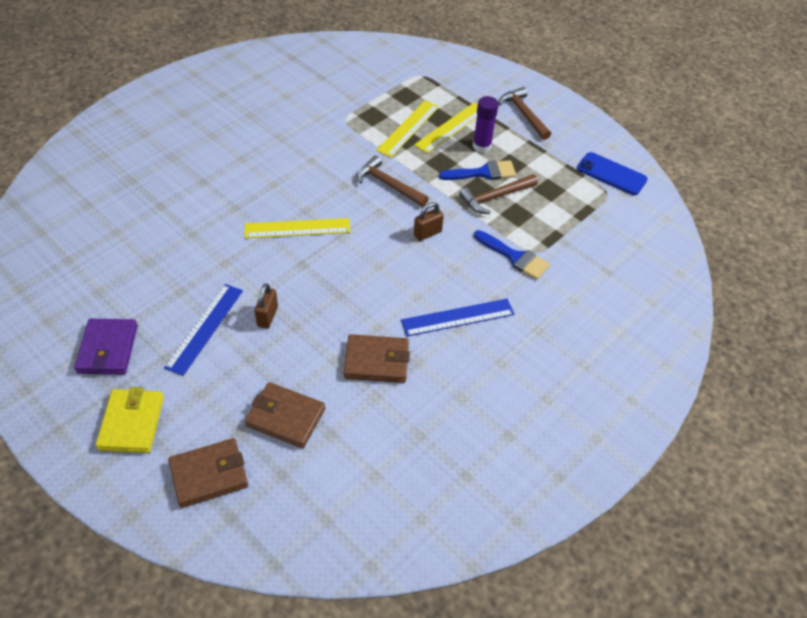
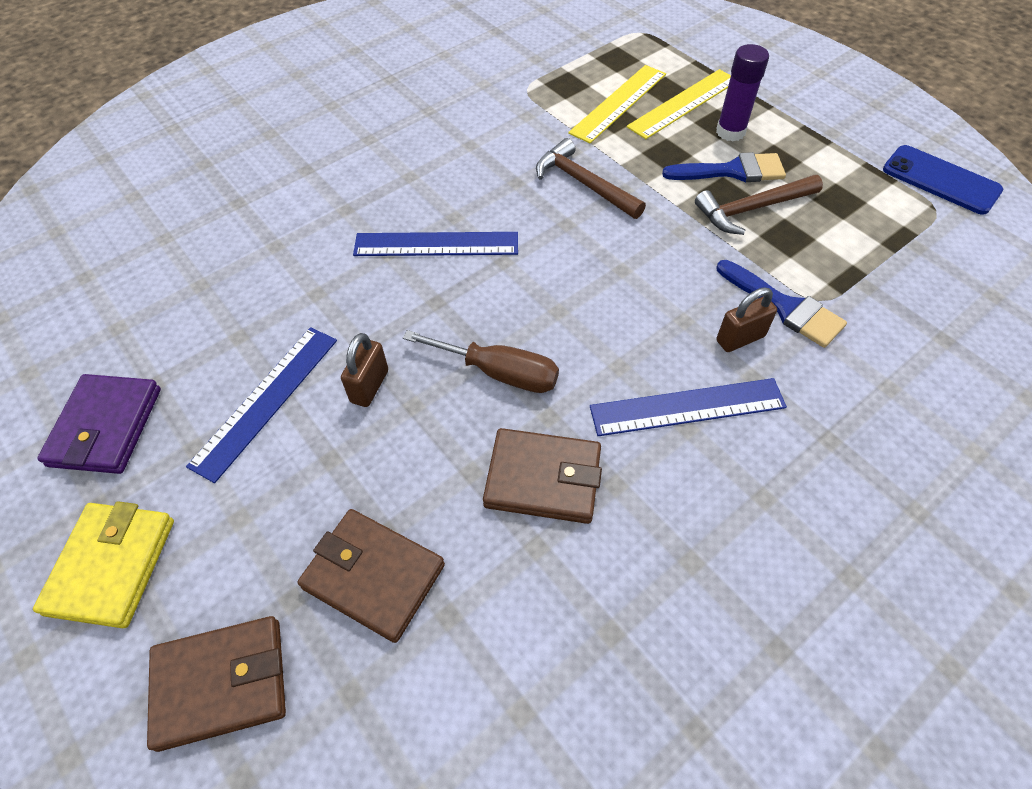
camera: 10 degrees right, 5 degrees up
(297, 228) = (436, 244): yellow ruler -> blue ruler
(345, 304) = (499, 373): none -> brown screwdriver
(427, 233) = (641, 261): brown padlock -> brown padlock (740, 338)
(524, 114) = (795, 88): brown hammer -> none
━━━━━━━━━━
## WORK TO BE COMPLETED
Everything in the material must be duplicated exactly, except the pictures.

## OUTPUT
camera: 10 degrees right, 5 degrees up
(297, 228) = (436, 244): yellow ruler -> blue ruler
(345, 304) = (499, 373): none -> brown screwdriver
(427, 233) = (641, 261): brown padlock -> brown padlock (740, 338)
(524, 114) = (795, 88): brown hammer -> none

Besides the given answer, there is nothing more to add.